→ **GIVEN RECORDS**

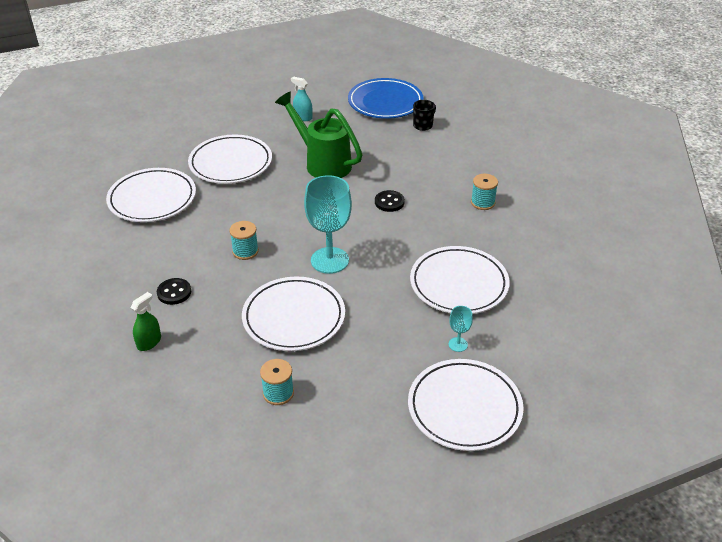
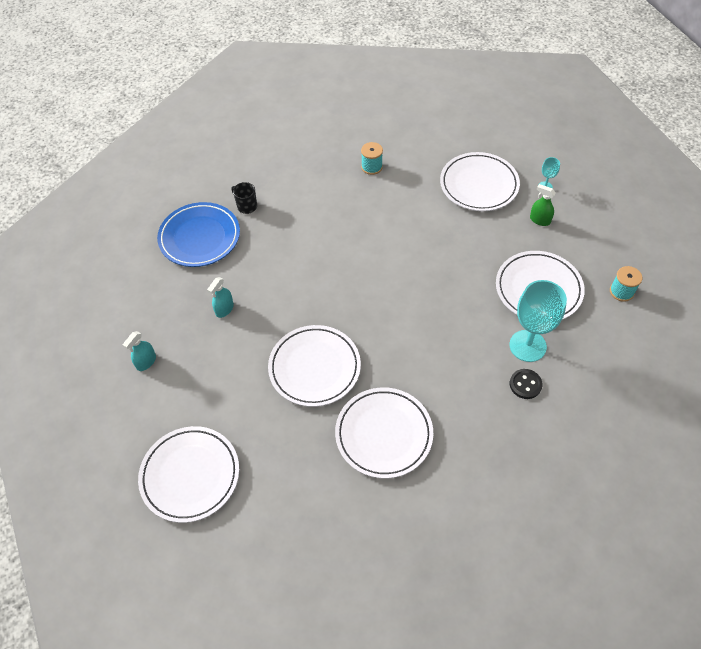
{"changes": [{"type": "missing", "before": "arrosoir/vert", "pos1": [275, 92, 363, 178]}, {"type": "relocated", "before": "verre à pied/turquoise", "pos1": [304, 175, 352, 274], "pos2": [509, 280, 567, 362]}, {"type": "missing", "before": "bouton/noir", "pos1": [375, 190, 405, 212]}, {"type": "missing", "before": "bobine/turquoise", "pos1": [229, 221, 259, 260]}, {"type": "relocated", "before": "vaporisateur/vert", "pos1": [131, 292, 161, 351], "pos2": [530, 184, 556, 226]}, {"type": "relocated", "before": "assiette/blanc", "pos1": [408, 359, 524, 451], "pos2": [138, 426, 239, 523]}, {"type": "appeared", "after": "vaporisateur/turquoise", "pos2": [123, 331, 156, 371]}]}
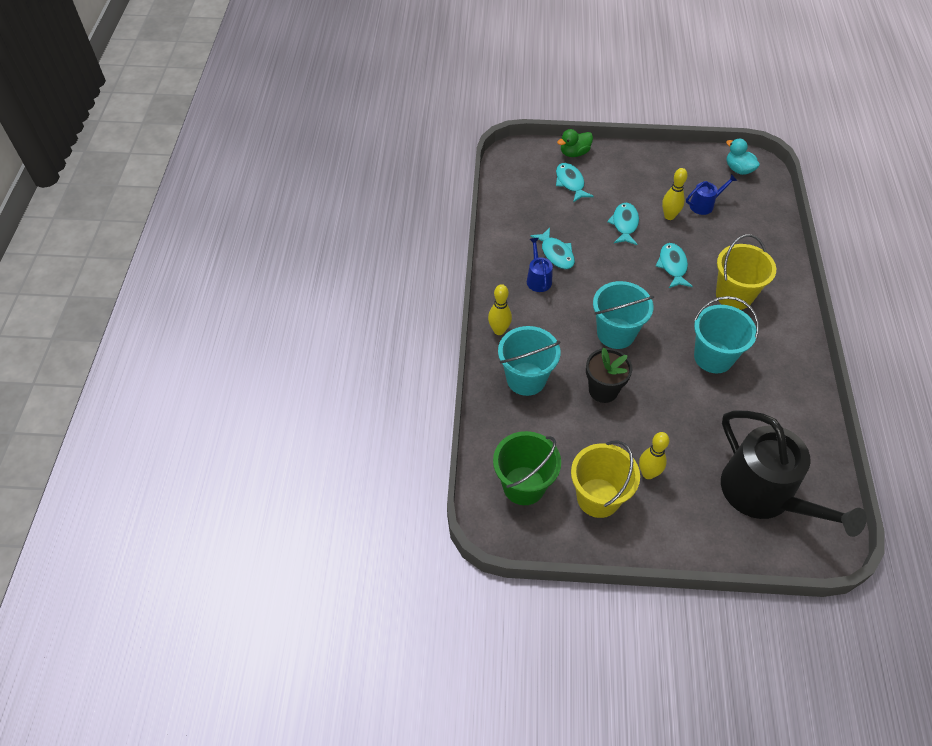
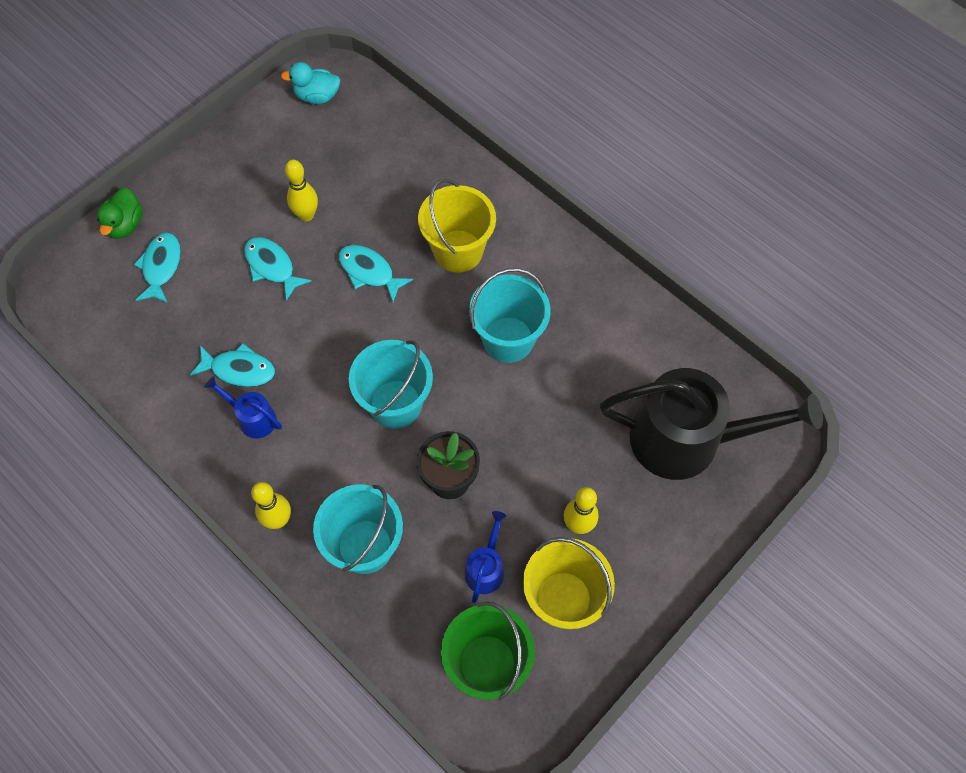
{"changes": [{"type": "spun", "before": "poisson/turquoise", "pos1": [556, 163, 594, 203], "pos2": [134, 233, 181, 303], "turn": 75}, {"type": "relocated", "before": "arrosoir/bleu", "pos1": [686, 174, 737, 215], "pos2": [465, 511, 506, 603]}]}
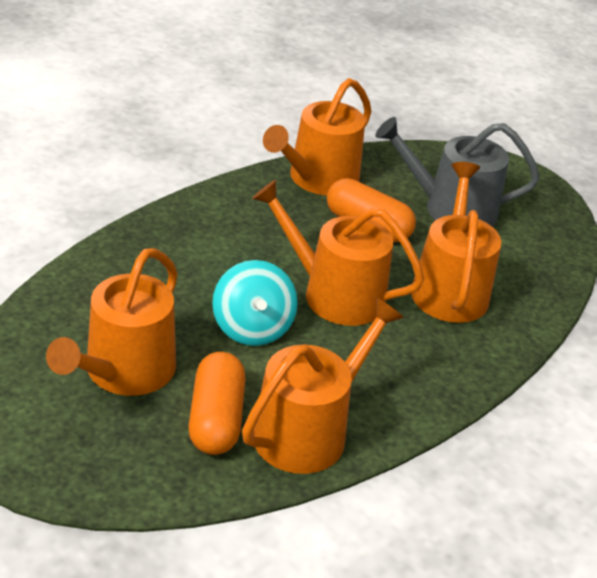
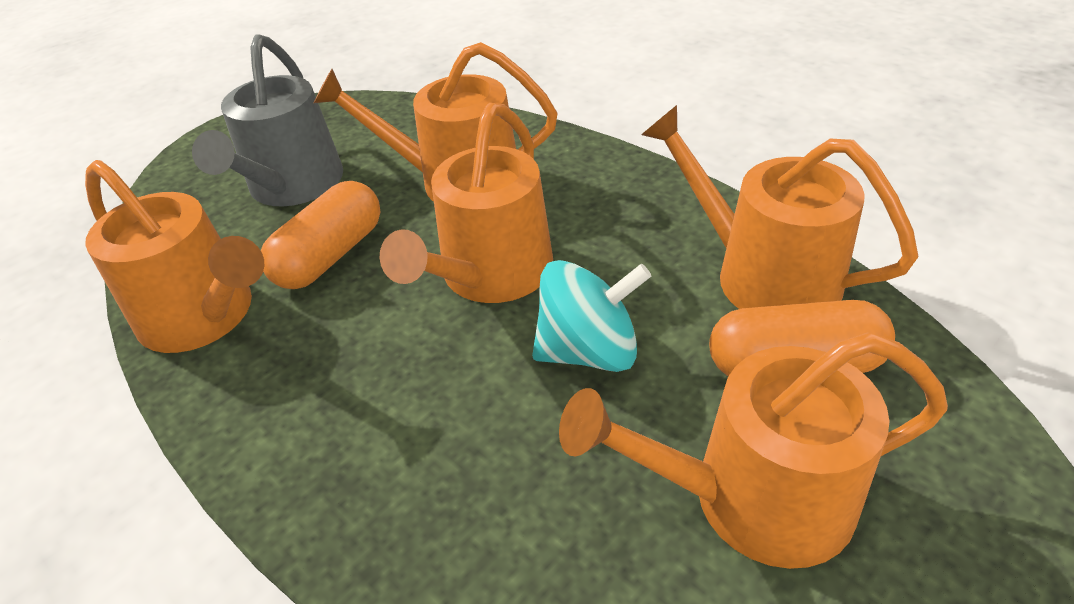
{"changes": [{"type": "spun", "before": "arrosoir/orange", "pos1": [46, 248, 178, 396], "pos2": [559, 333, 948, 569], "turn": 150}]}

* * *

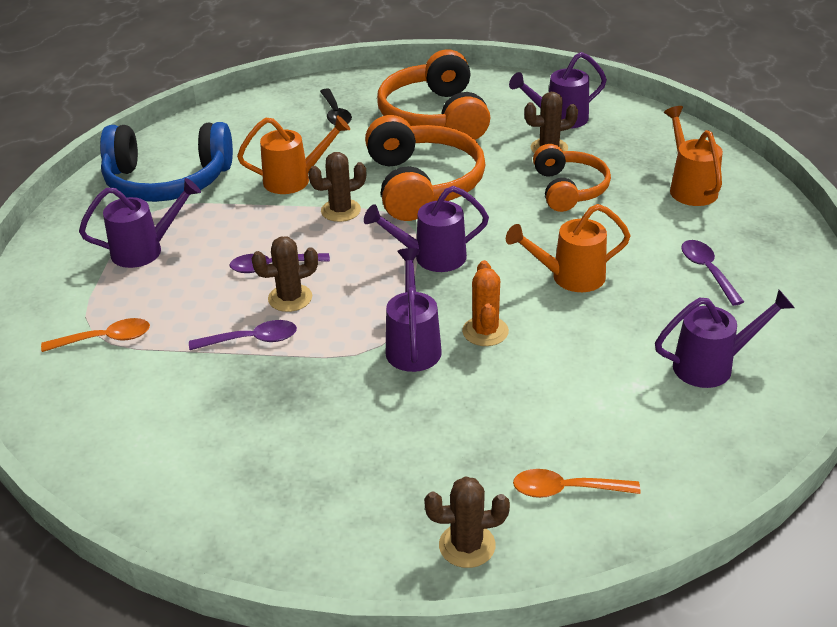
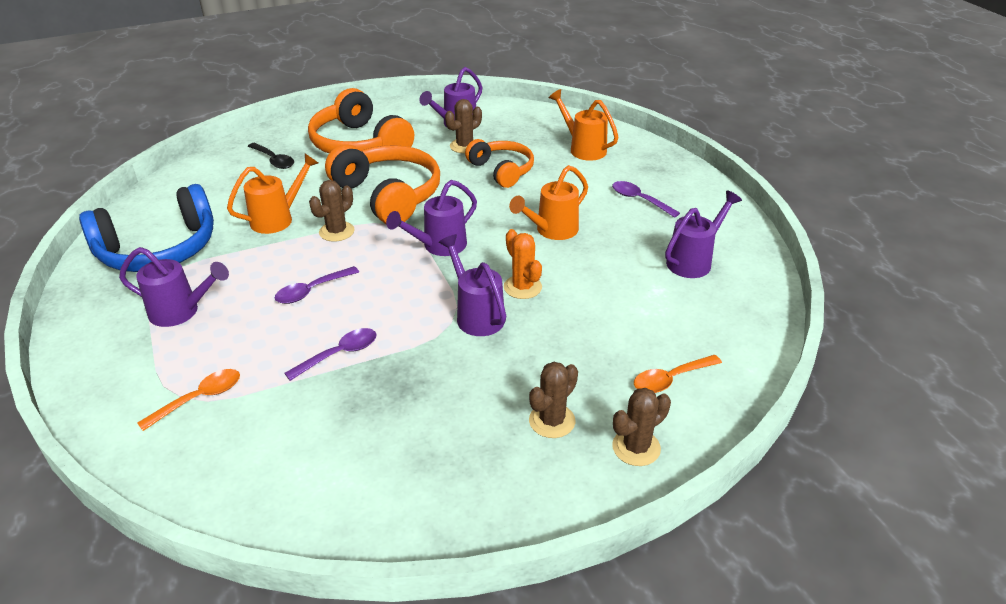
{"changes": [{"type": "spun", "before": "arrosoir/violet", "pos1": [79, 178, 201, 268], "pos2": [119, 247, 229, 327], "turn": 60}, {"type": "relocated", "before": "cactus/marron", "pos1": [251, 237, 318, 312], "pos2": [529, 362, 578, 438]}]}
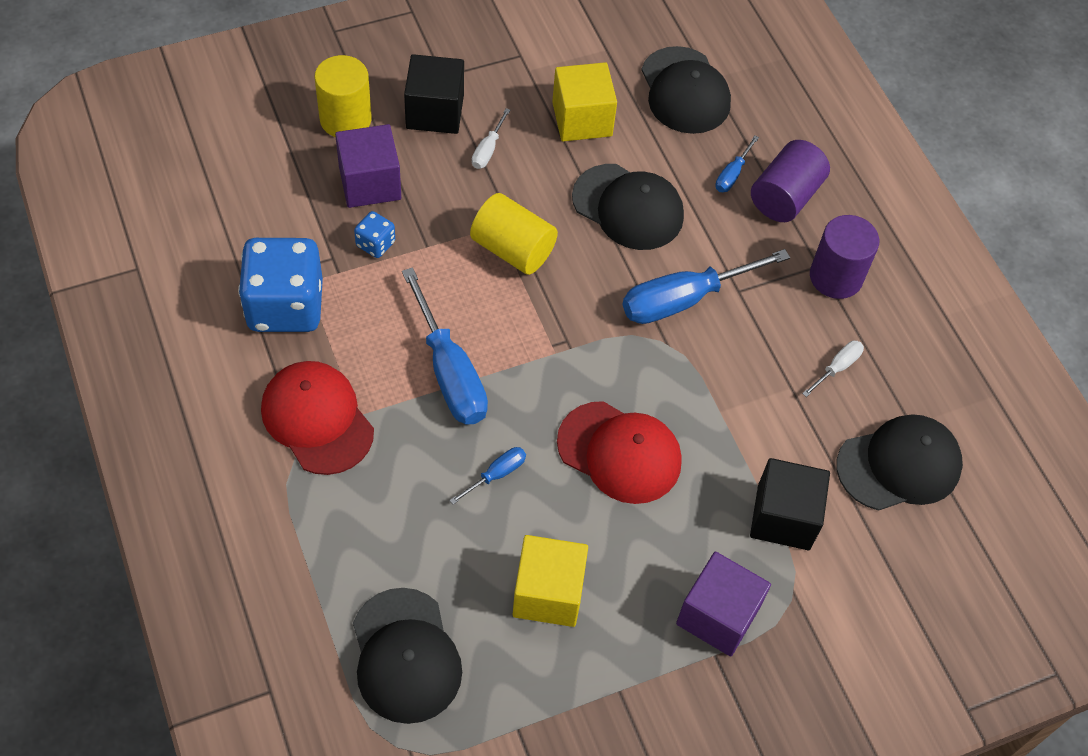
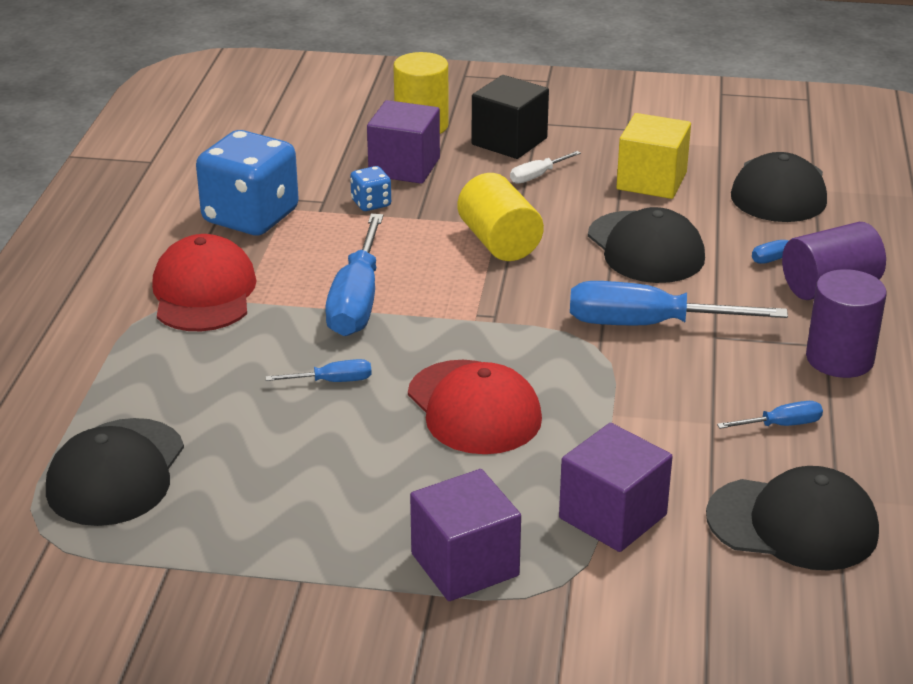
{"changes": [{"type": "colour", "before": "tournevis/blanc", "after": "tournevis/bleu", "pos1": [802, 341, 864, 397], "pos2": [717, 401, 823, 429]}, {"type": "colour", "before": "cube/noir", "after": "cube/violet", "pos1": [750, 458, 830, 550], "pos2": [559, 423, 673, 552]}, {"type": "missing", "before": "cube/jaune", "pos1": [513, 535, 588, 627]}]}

* * *

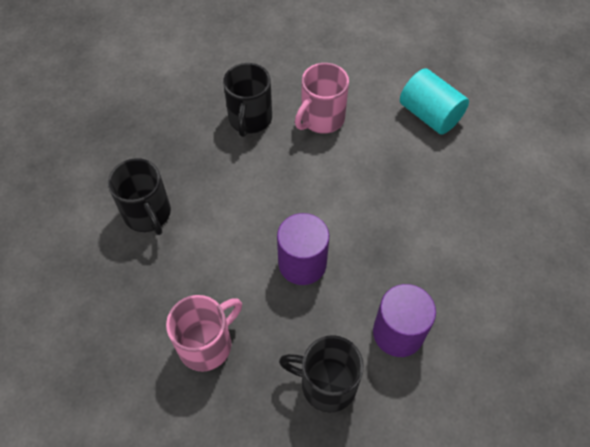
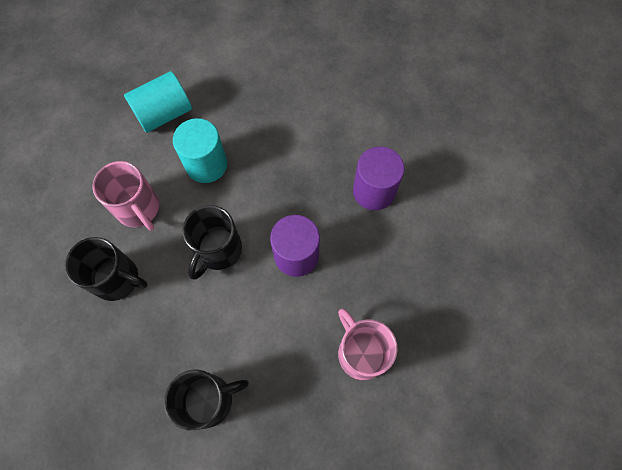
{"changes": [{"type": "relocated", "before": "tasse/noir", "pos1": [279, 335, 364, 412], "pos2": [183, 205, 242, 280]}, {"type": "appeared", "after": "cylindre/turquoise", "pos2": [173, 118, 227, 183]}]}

→ **TASK DETAILS**
Reply with nothing but the number of lines in the entries above that hold the string "noir".

→ **SOLUTION FOR THIS PROBLEM**
3